_Esercizio scritto_.
Riscrivi le righe dalla riga che contiene "5: (462, 1017)" fino alla fine, entrambe comprese, mettendo "bottom-left" al posto di "top-left" e lasciando invariato tutto il resto. Non includere le immagini nella risposta.

_Righe estratte_.
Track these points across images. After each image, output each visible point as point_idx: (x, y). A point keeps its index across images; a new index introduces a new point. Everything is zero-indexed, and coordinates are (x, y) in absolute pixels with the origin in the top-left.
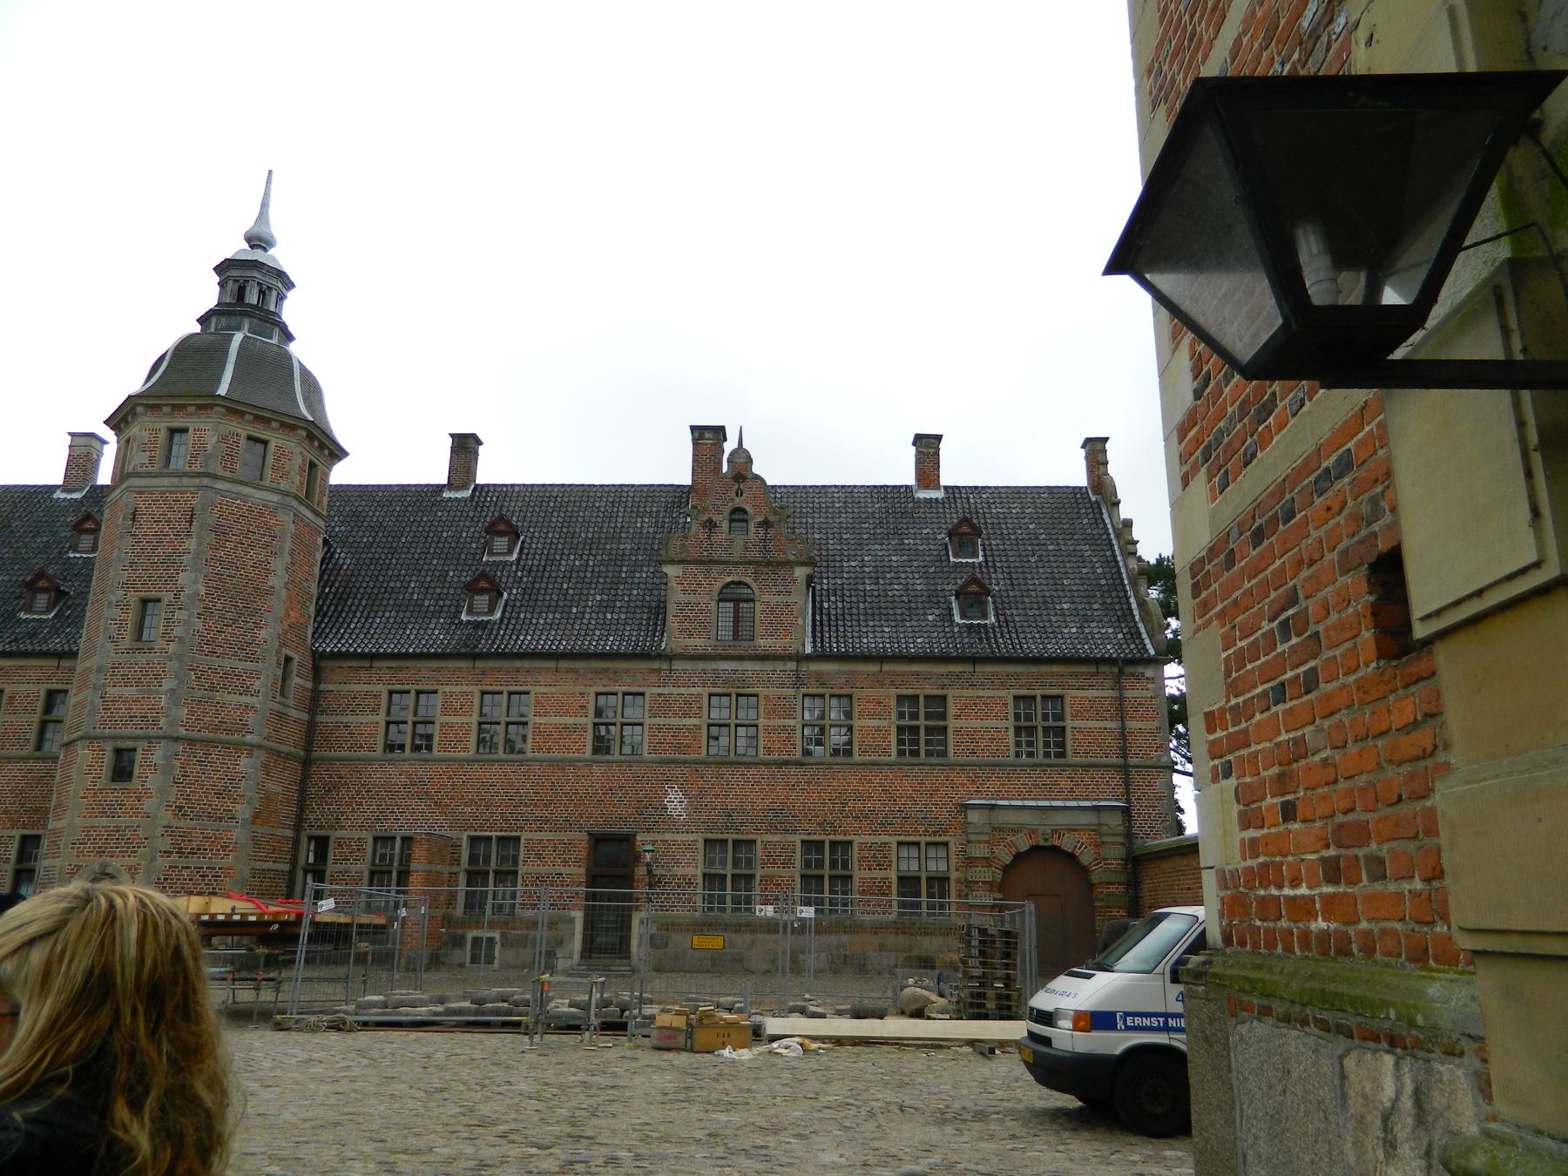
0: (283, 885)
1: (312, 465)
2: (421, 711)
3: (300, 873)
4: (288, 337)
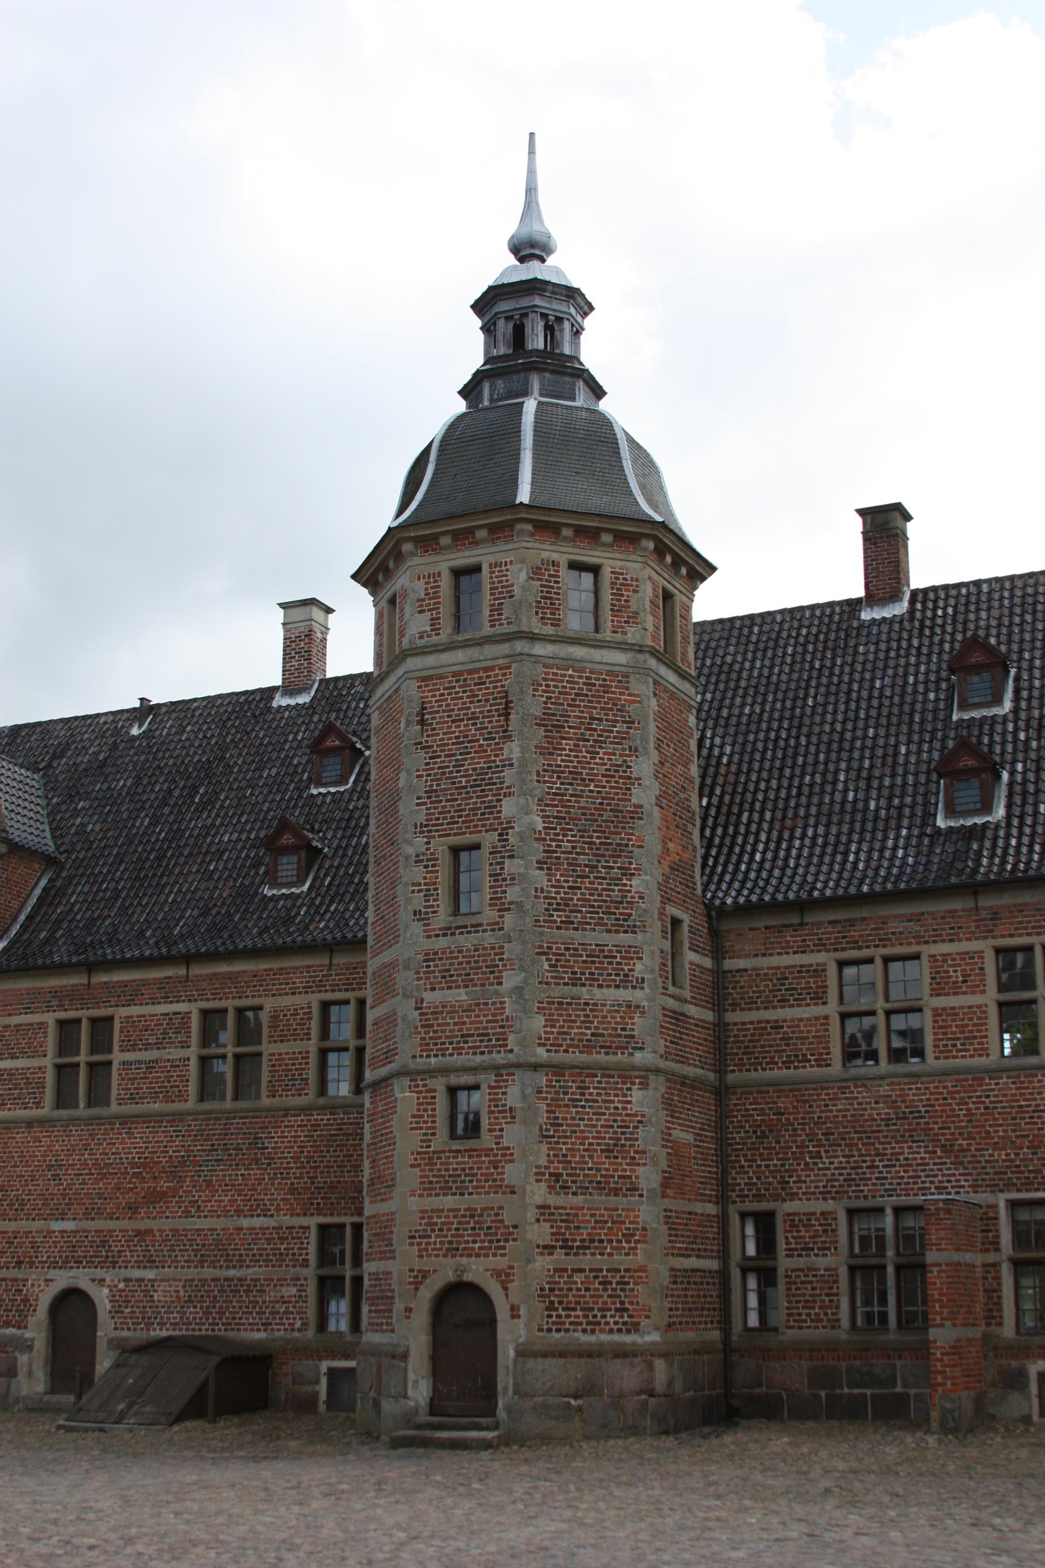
0: (714, 1294)
1: (667, 596)
2: (896, 993)
3: (736, 1274)
4: (598, 392)
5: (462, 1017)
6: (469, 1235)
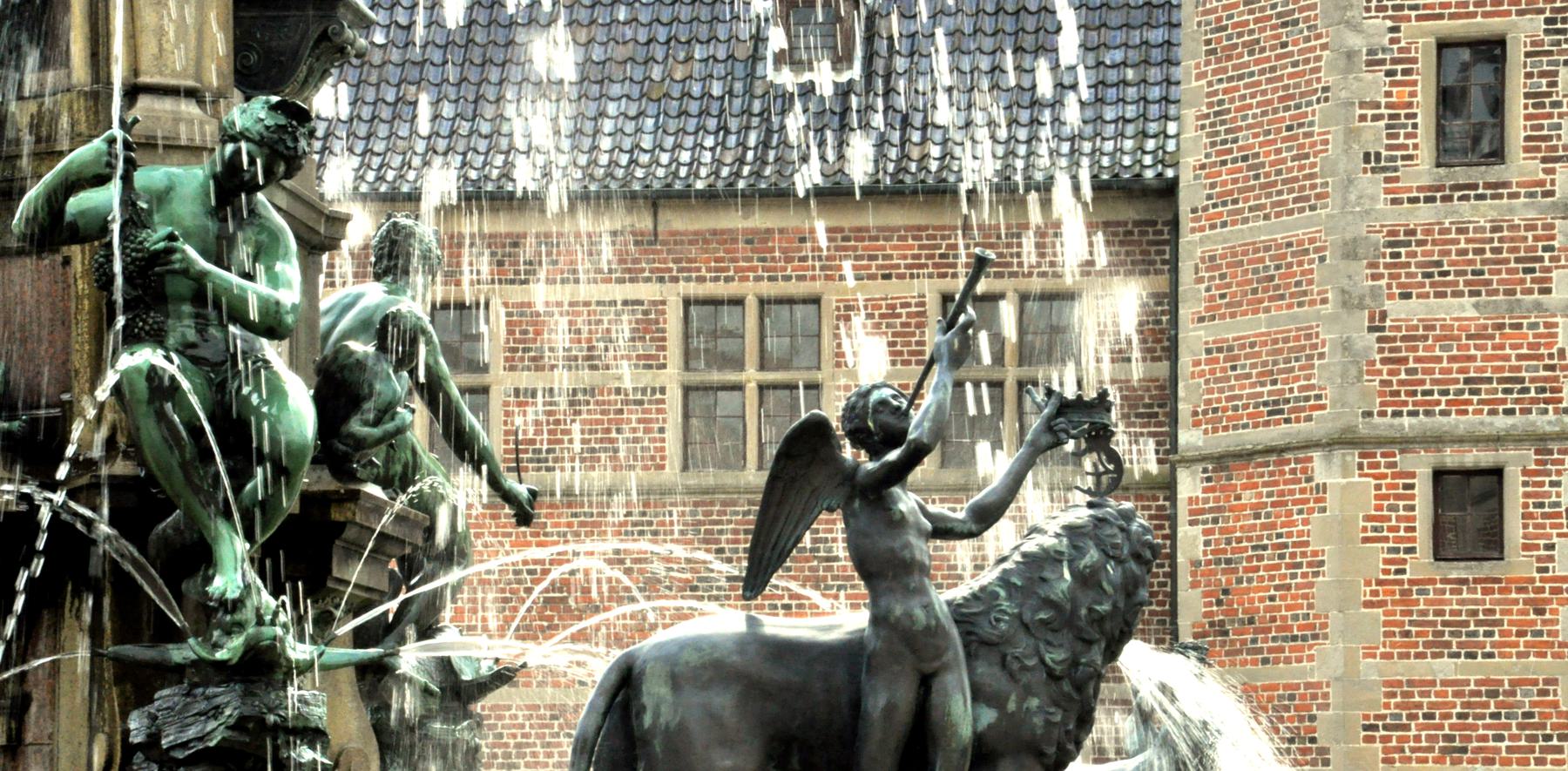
5: (1467, 347)
6: (1486, 727)
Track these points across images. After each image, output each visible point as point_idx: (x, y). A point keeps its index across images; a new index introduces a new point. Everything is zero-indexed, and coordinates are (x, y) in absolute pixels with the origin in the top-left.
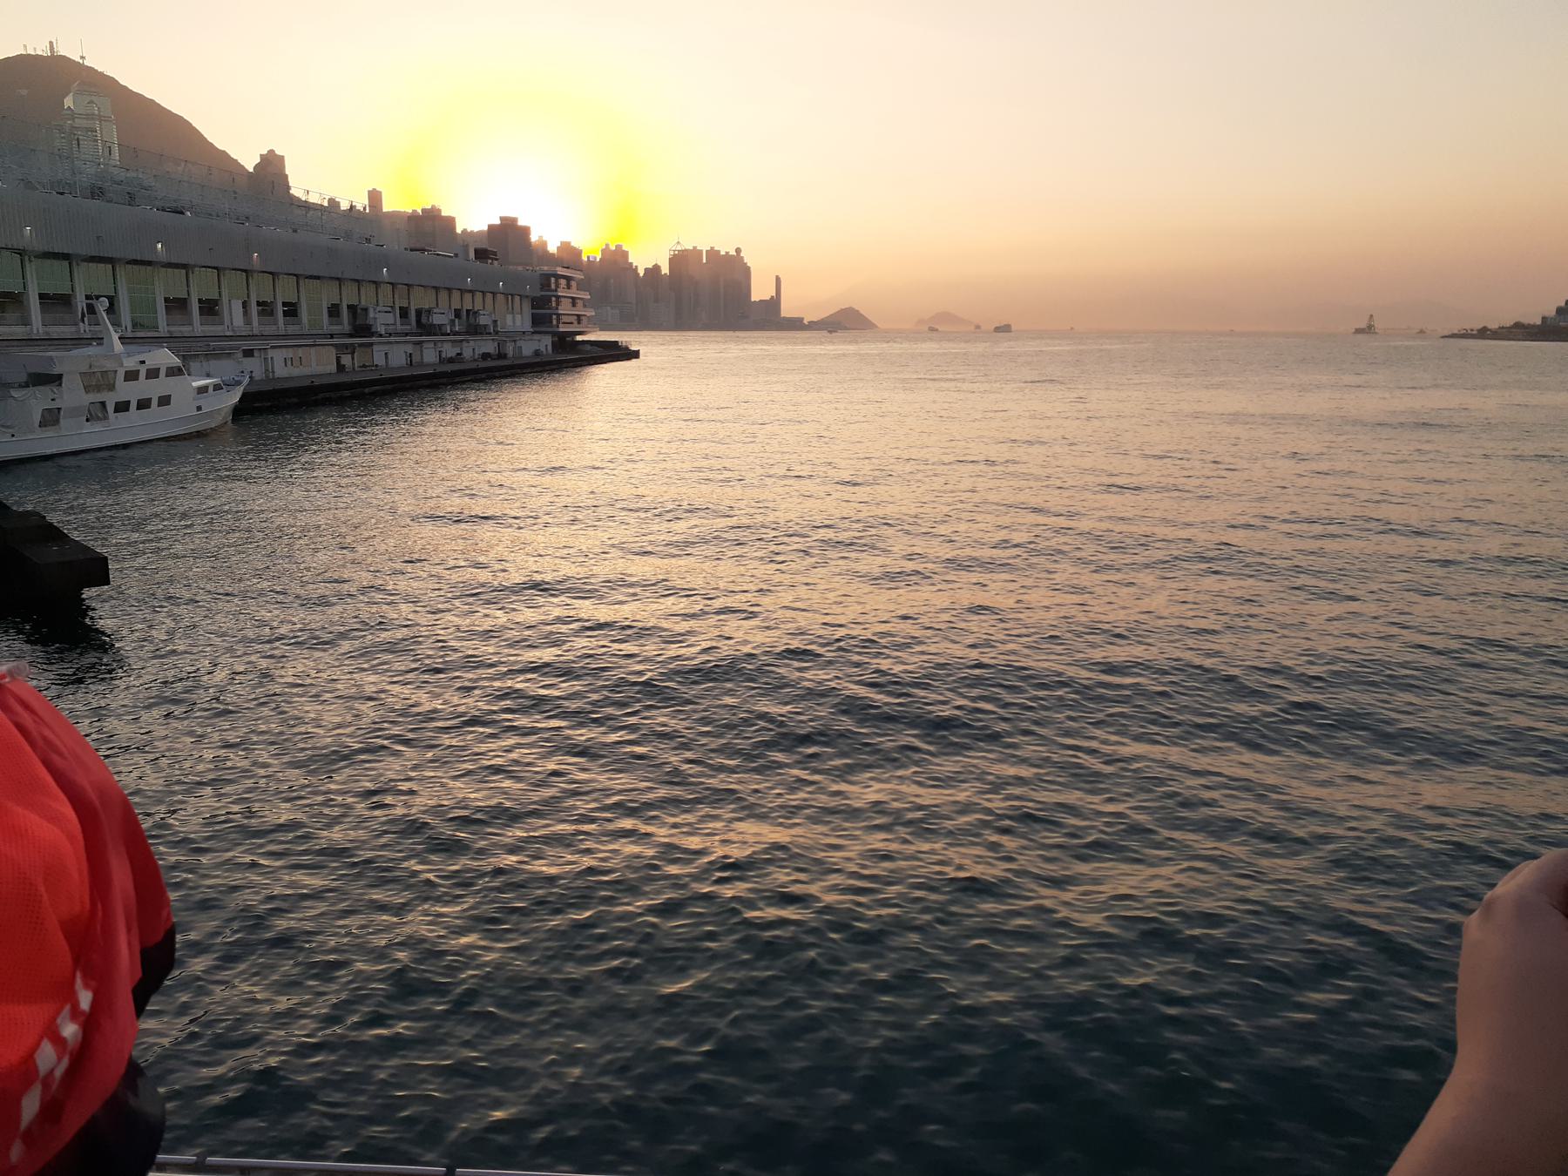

_Esercizio svolto_.
5: (462, 1017)
6: (469, 1235)
5: (1467, 347)
6: (1486, 727)
Track these points across images. After each image, output each visible point as point_idx: (x, y). A point keeps its index across images; a new index introduces a new point. Everything is zero-indexed, and coordinates are (x, y) in absolute pixels with the origin in the bottom-left.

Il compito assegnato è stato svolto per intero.